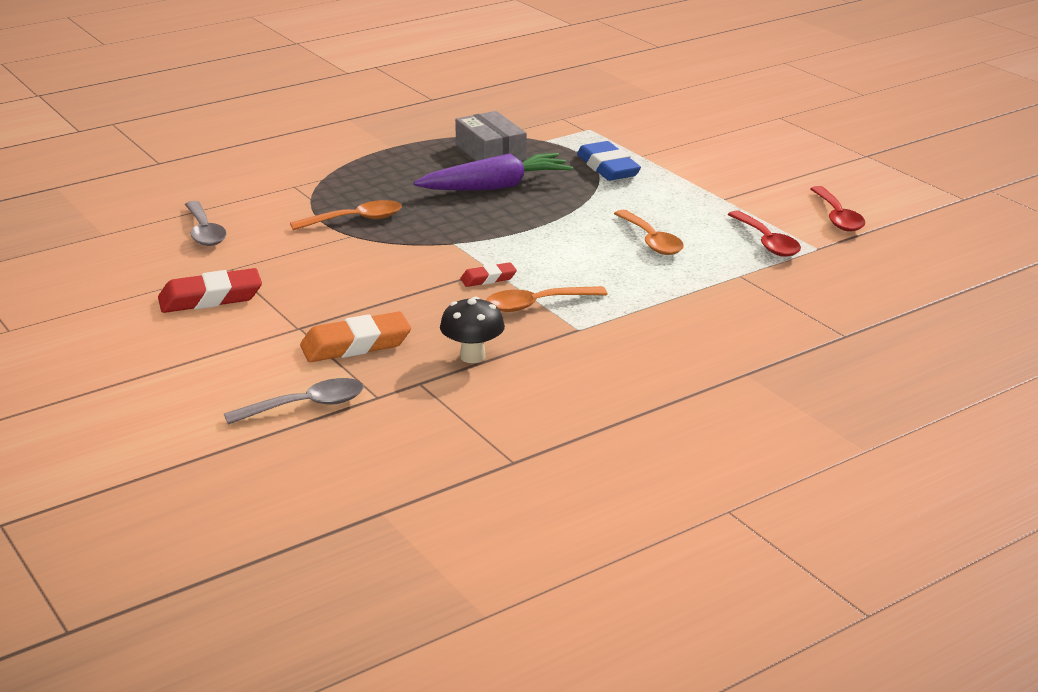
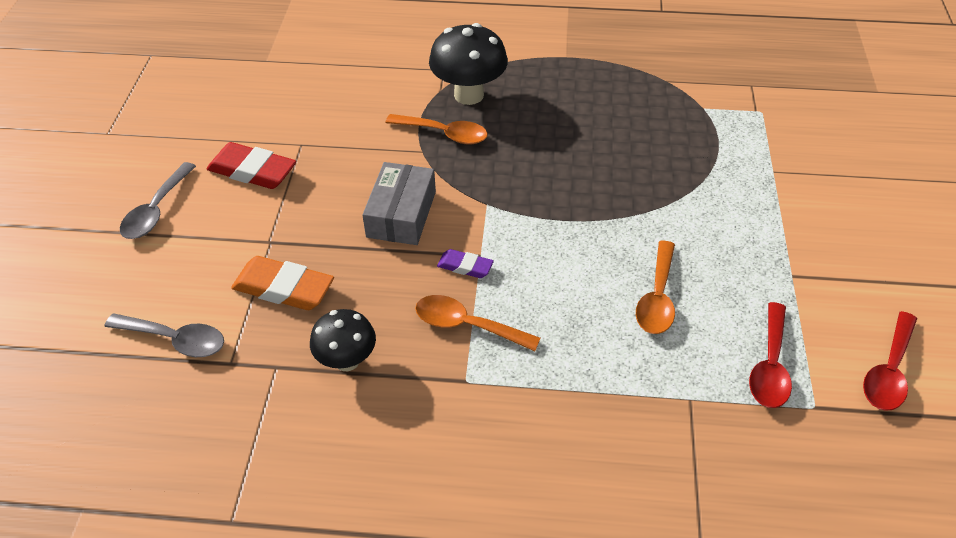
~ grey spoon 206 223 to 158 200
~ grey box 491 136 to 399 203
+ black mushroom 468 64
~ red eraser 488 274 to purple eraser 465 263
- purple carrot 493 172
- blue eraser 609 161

***

▸ **Your objective**
Print all entries exactly; skip the pictures.

▸ **Written answer**
~ grey spoon 206 223 to 158 200
~ grey box 491 136 to 399 203
+ black mushroom 468 64
~ red eraser 488 274 to purple eraser 465 263
- purple carrot 493 172
- blue eraser 609 161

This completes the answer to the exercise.